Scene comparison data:
_ _ _ _ _
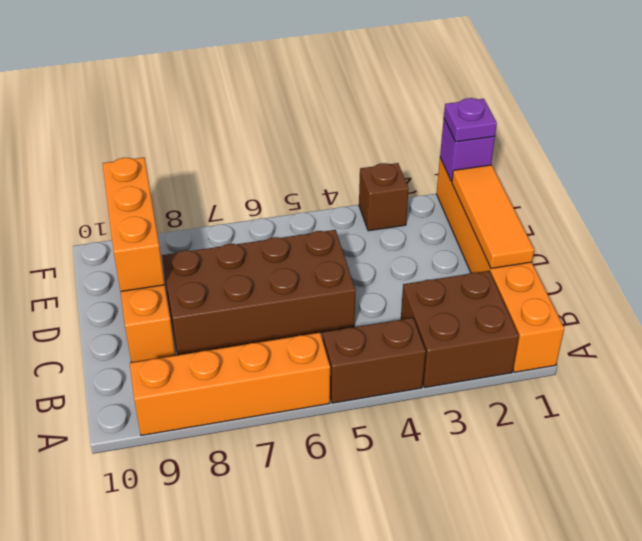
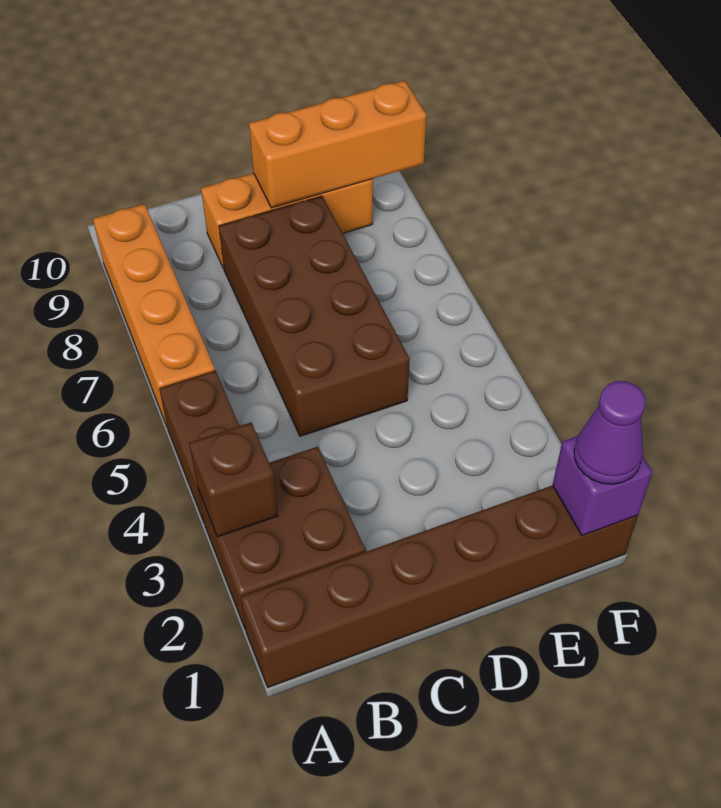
orange brick A1:F1 level 1 -> brown brick A1:F1 level 1
orange tile C1:E1 level 2 -> none
purple plate F1 level 3 -> purple cone F1 level 3
brown brick F3 level 1 -> brown brick A3 level 2

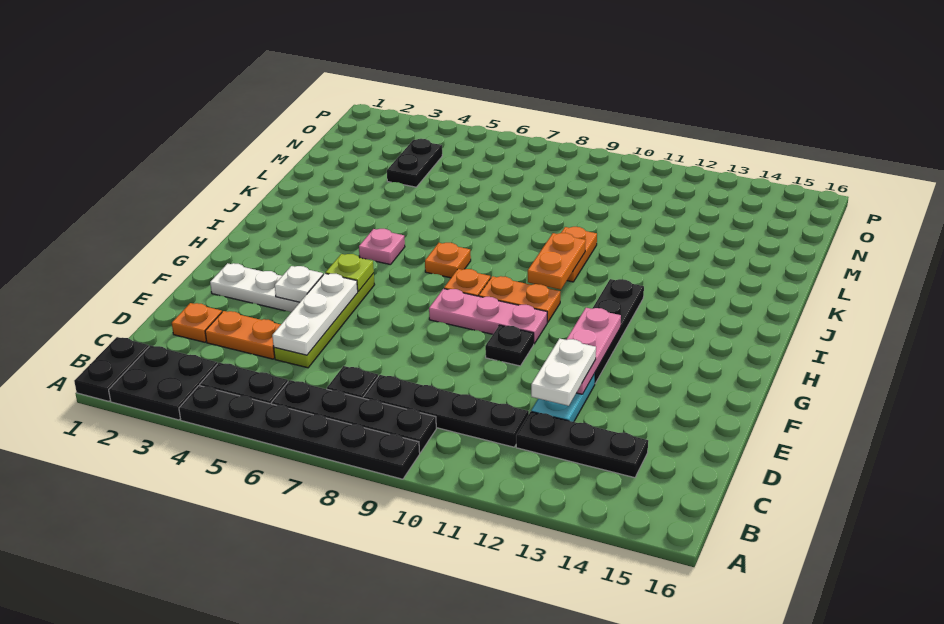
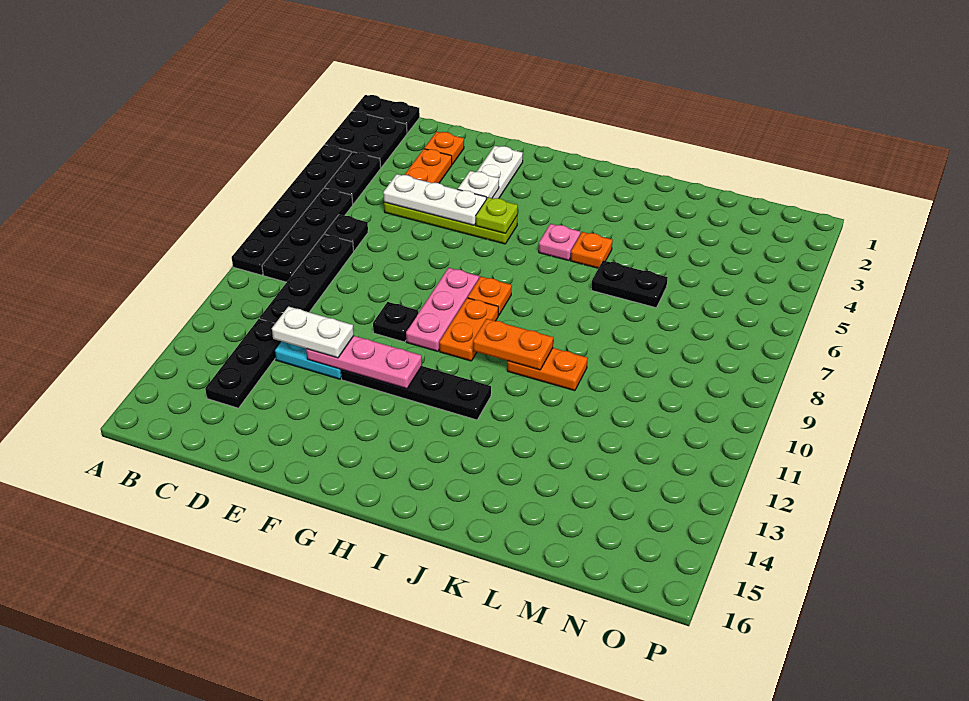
orange plate I7 level 1 -> orange plate J5 level 1
black plate M4:N4 level 1 -> black plate K6:L6 level 1

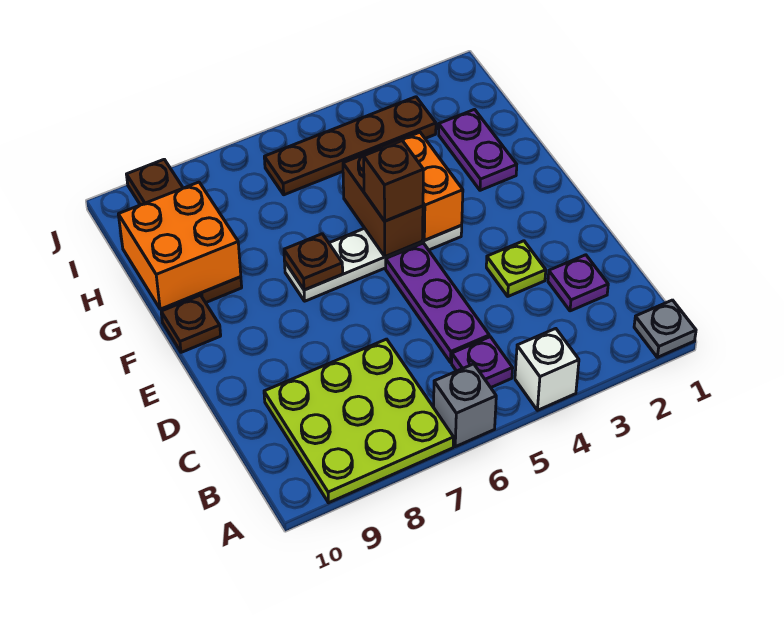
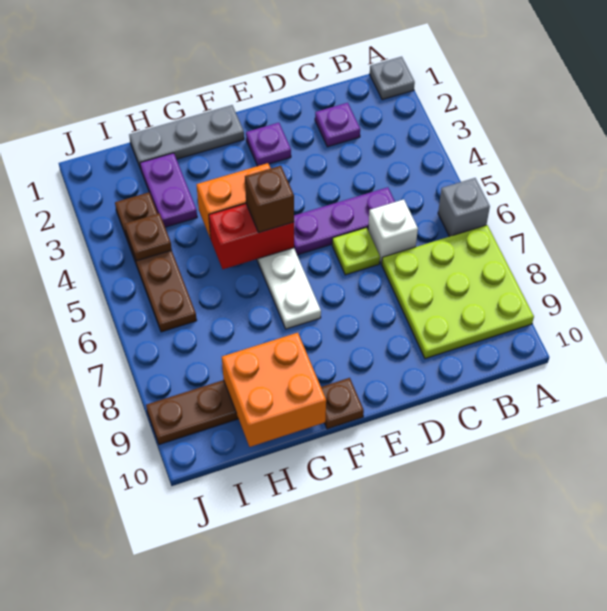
white brick A4 level 1 -> white brick C6 level 1
purple plate B5 level 1 -> purple plate E2 level 1
lime plate D3 level 1 -> lime plate D6 level 1
none -> grey plate F1:H1 level 1
brown brick F5:G5 level 2 -> red brick F5:G5 level 2
brown plate F7 level 2 -> brown plate I4 level 2
purple plate G2:H2 level 1 -> purple plate H2:H3 level 1

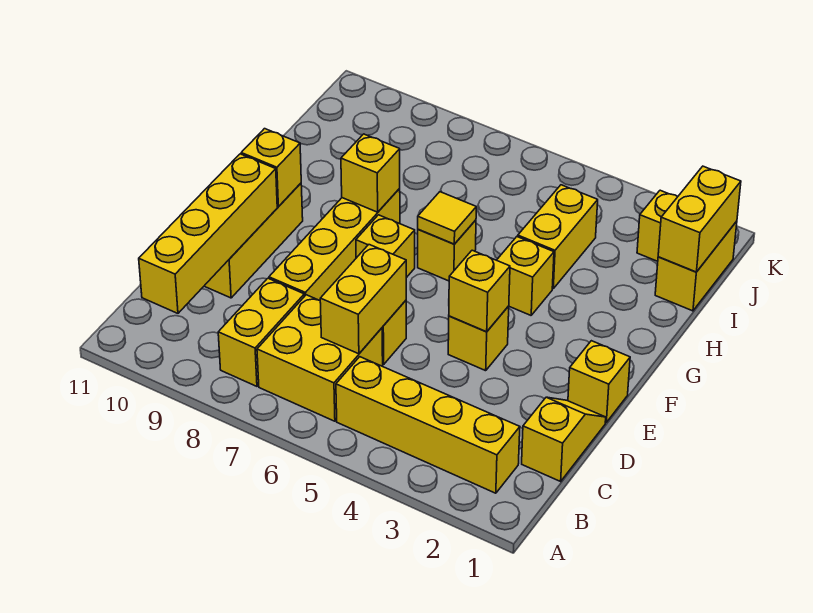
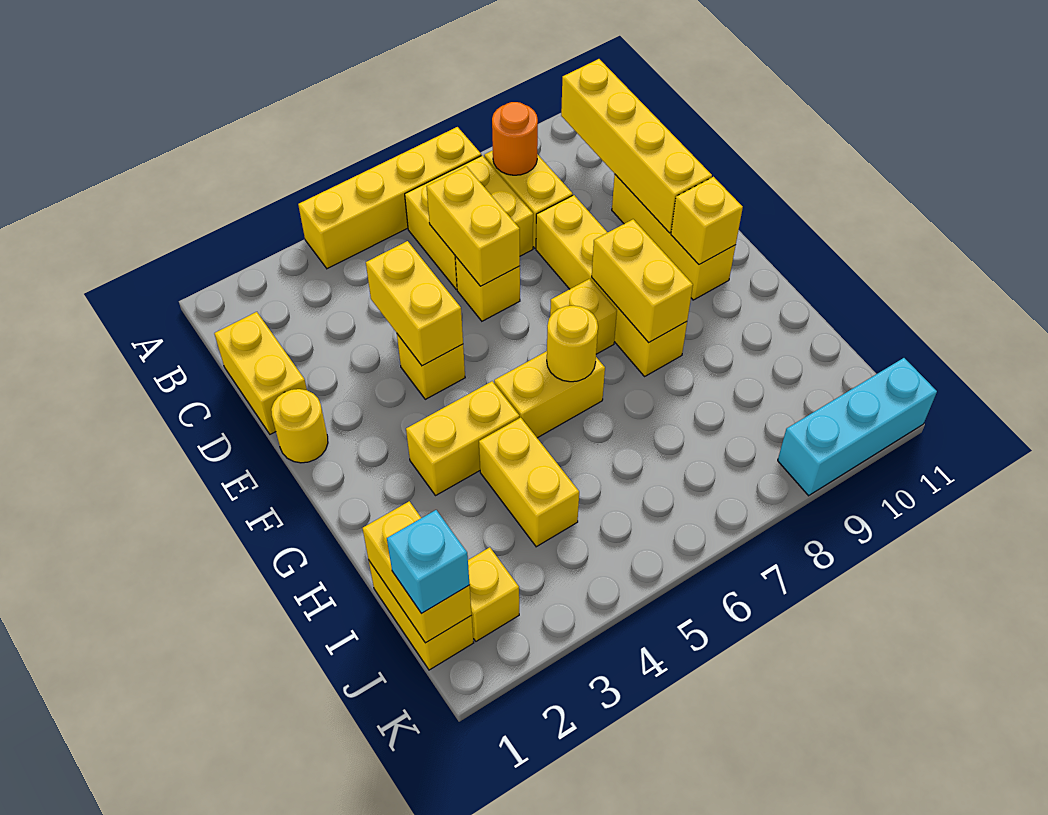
yellow brick B2:B5 level 1 -> yellow brick A4:A7 level 1
none -> orange round brick B8 level 2
yellow slope C1:D1 level 1 top C -> yellow brick C1:D1 level 1
yellow brick E1 level 1 -> yellow round brick E1 level 1
yellow brick E4 level 2 -> yellow brick D4:E4 level 2
yellow brick G4 level 1 -> yellow brick G3:G4 level 1
yellow brick G6 level 1 -> yellow brick G5:G6 level 1
yellow tile G6 level 2 -> yellow round brick G6 level 2
yellow brick G8 level 2 -> yellow brick F8:G8 level 2
none -> cyan brick J1 level 3
none -> cyan brick K9:K11 level 1

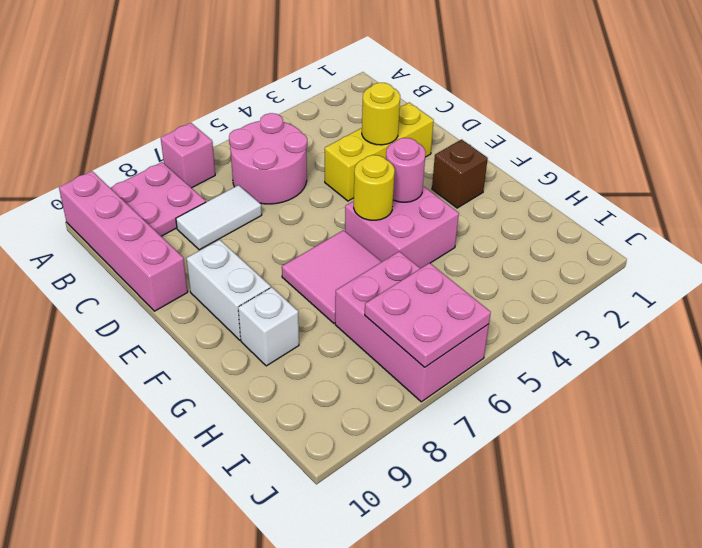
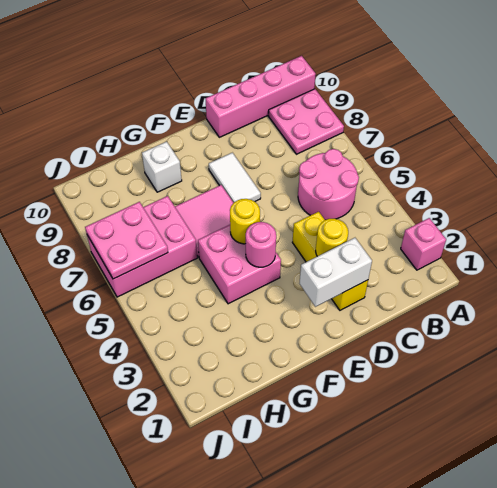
pink brick A7 level 1 -> pink brick A2 level 1
white tile C7:C8 level 1 -> white tile E7:E8 level 1
white brick E9:F9 level 1 -> white brick D2:E2 level 2
brown brick F2 level 1 -> none

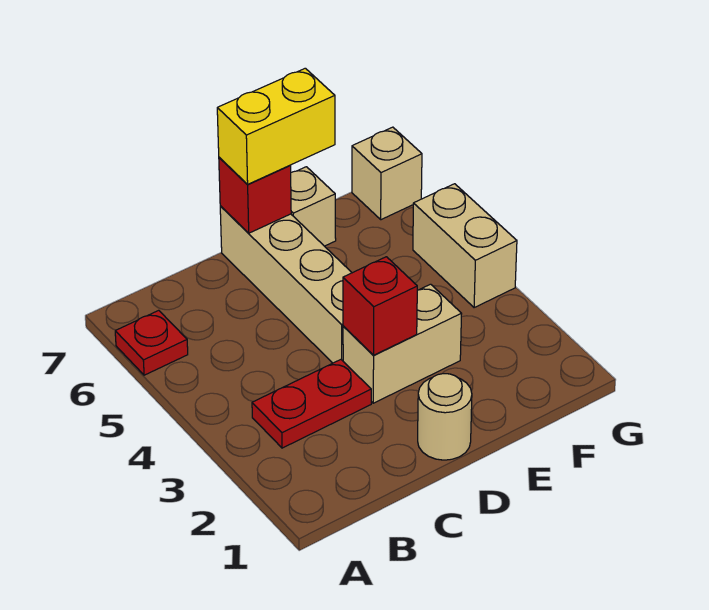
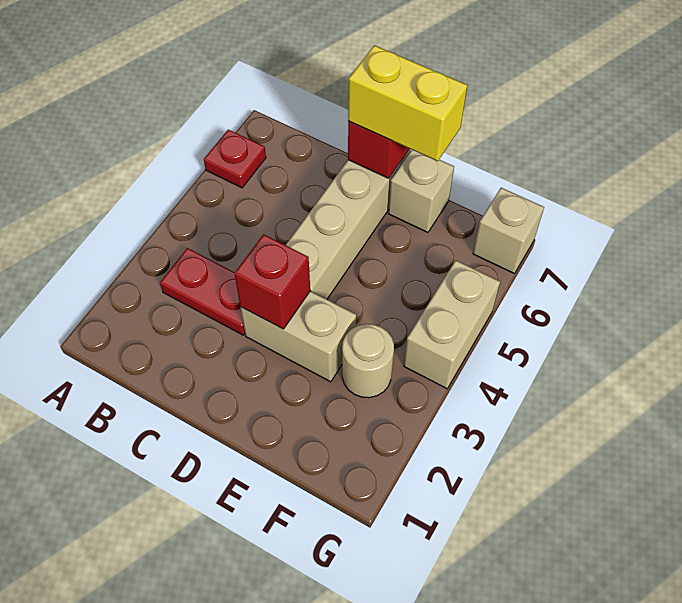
tan round brick D1 level 1 -> tan round brick F3 level 1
_ _ _ _ _
» PROMPT
All entries are to be retyped exactly. Omit any embedded images.

» ANSWER TO THE PROBLEM
orange brick A1:F1 level 1 -> brown brick A1:F1 level 1
orange tile C1:E1 level 2 -> none
purple plate F1 level 3 -> purple cone F1 level 3
brown brick F3 level 1 -> brown brick A3 level 2

orange plate I7 level 1 -> orange plate J5 level 1
black plate M4:N4 level 1 -> black plate K6:L6 level 1

white brick A4 level 1 -> white brick C6 level 1
purple plate B5 level 1 -> purple plate E2 level 1
lime plate D3 level 1 -> lime plate D6 level 1
none -> grey plate F1:H1 level 1
brown brick F5:G5 level 2 -> red brick F5:G5 level 2
brown plate F7 level 2 -> brown plate I4 level 2
purple plate G2:H2 level 1 -> purple plate H2:H3 level 1

yellow brick B2:B5 level 1 -> yellow brick A4:A7 level 1
none -> orange round brick B8 level 2
yellow slope C1:D1 level 1 top C -> yellow brick C1:D1 level 1
yellow brick E1 level 1 -> yellow round brick E1 level 1
yellow brick E4 level 2 -> yellow brick D4:E4 level 2
yellow brick G4 level 1 -> yellow brick G3:G4 level 1
yellow brick G6 level 1 -> yellow brick G5:G6 level 1
yellow tile G6 level 2 -> yellow round brick G6 level 2
yellow brick G8 level 2 -> yellow brick F8:G8 level 2
none -> cyan brick J1 level 3
none -> cyan brick K9:K11 level 1

pink brick A7 level 1 -> pink brick A2 level 1
white tile C7:C8 level 1 -> white tile E7:E8 level 1
white brick E9:F9 level 1 -> white brick D2:E2 level 2
brown brick F2 level 1 -> none

tan round brick D1 level 1 -> tan round brick F3 level 1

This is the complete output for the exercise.